> **Available data**
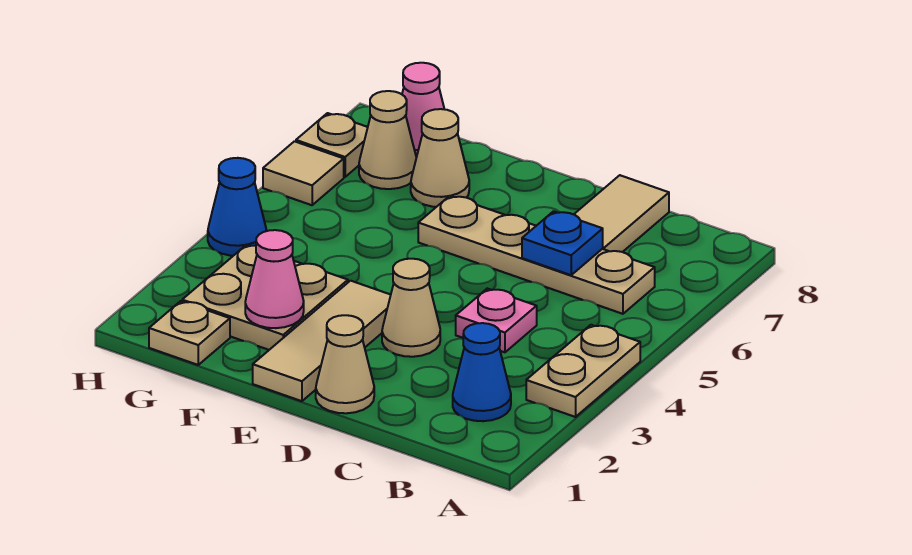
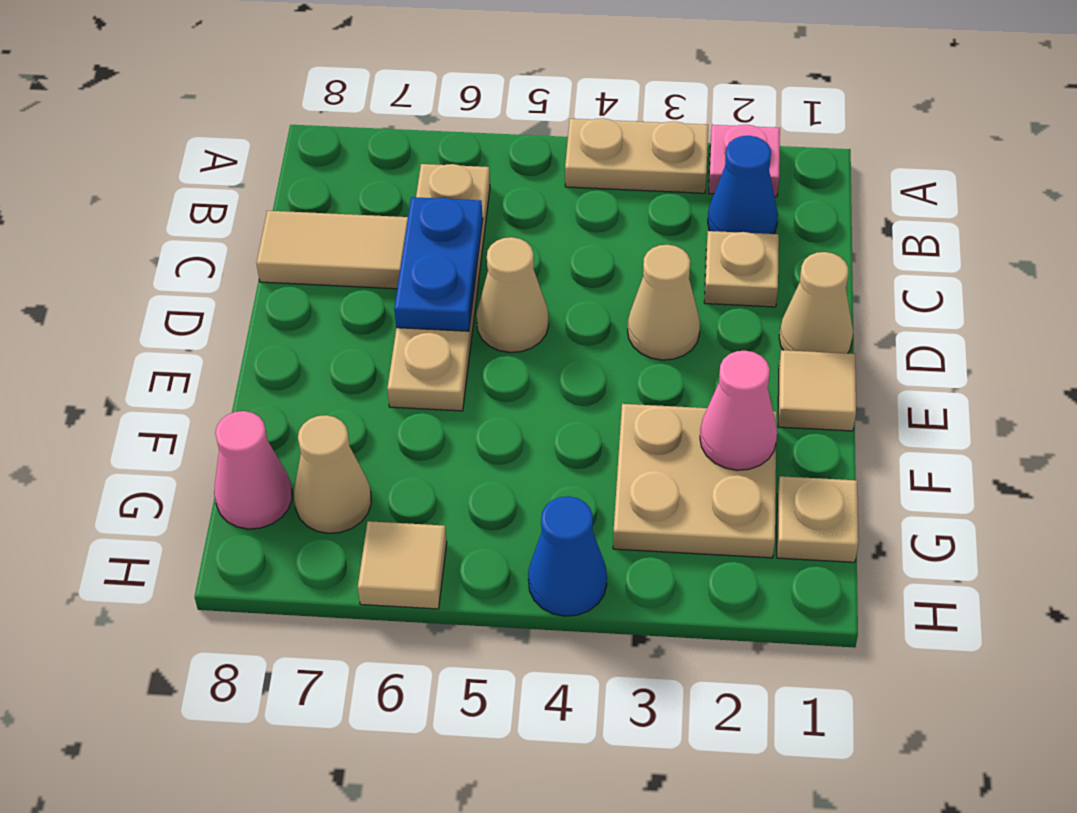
pink plate C4 level 1 -> pink plate A2 level 1
blue plate C6 level 2 -> blue plate C6:D6 level 2
tan tile E1:E3 level 1 -> tan tile E1 level 1
tan cone F7 level 1 -> tan cone D5 level 1
tan plate H7 level 1 -> tan plate C2 level 1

> **Requirement**
Quote exactly what appears from the line containing "blue plate C6 level" through the final line of the listing above, including both of those lines.

> **Task answer**
blue plate C6 level 2 -> blue plate C6:D6 level 2
tan tile E1:E3 level 1 -> tan tile E1 level 1
tan cone F7 level 1 -> tan cone D5 level 1
tan plate H7 level 1 -> tan plate C2 level 1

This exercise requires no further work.